Top of Record set

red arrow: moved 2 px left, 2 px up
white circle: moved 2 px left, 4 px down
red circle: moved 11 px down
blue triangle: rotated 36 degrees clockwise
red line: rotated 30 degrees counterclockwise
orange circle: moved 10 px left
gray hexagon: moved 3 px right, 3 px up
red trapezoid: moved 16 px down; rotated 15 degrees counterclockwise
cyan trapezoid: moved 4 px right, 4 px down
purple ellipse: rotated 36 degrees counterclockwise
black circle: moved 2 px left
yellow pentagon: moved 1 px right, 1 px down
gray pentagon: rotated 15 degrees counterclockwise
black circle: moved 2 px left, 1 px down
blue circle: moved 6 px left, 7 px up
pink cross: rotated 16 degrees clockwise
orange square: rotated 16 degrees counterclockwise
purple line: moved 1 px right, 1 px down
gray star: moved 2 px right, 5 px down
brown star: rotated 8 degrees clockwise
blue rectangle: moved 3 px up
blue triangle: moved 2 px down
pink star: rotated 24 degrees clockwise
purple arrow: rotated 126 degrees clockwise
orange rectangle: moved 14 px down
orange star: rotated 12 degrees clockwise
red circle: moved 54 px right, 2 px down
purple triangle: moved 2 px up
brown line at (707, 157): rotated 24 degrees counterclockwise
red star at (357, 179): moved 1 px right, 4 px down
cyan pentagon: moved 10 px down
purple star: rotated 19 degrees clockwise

Bottom of Record set

* Aim of the exercise:
Look through the listing above. Pick out each line with "blue" and copy it.

* Solution to this task:
blue triangle: rotated 36 degrees clockwise
blue circle: moved 6 px left, 7 px up
blue rectangle: moved 3 px up
blue triangle: moved 2 px down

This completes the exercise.